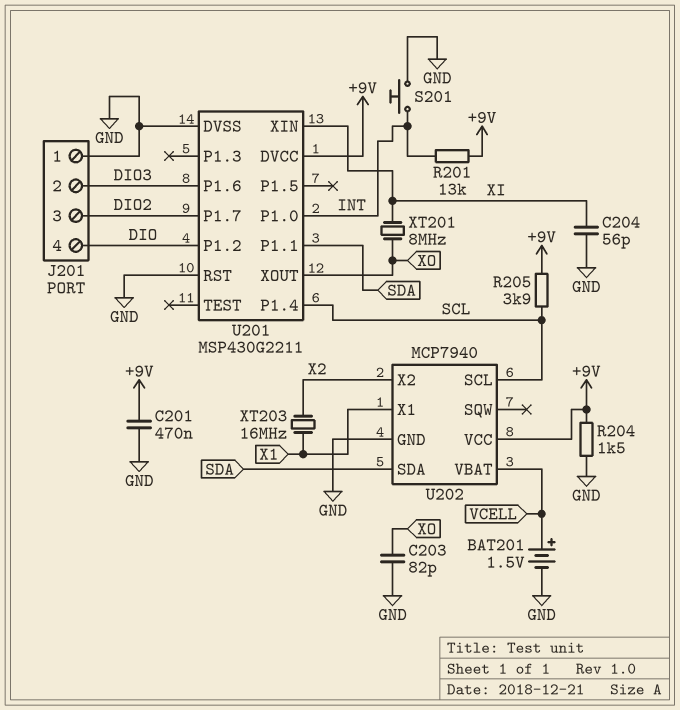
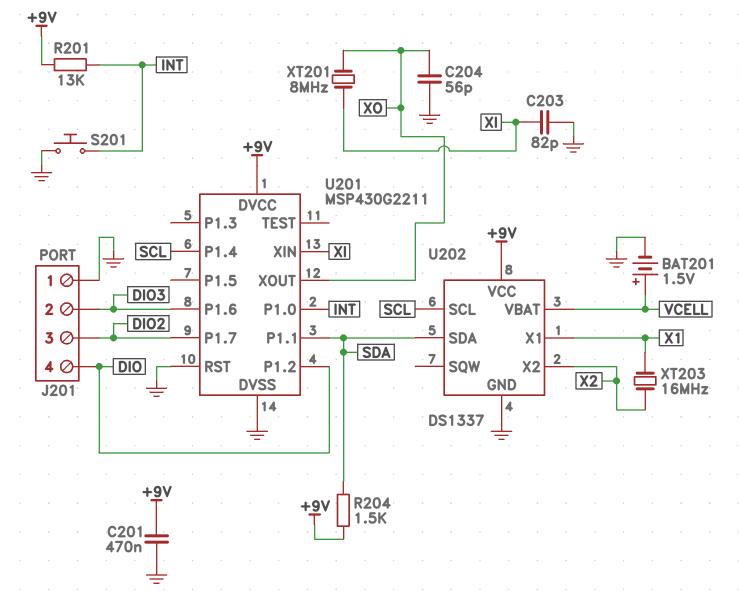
C203: 82pF (GND, XO) -> 82pF (GND, XI)
C204: 56pF (GND, XI) -> 56pF (GND, XO)
R204: 1.5k (+9V, GND) -> 1.5k (+9V, SDA)
R205: 3.9k (+9V, SCL) -> none
U202: MCP7940 -> DS1337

# ASSIGNMENT
The records must be copied with no word altered, and without their pictures.

# WRITTEN RESPONSE
C203: 82pF (GND, XO) -> 82pF (GND, XI)
C204: 56pF (GND, XI) -> 56pF (GND, XO)
R204: 1.5k (+9V, GND) -> 1.5k (+9V, SDA)
R205: 3.9k (+9V, SCL) -> none
U202: MCP7940 -> DS1337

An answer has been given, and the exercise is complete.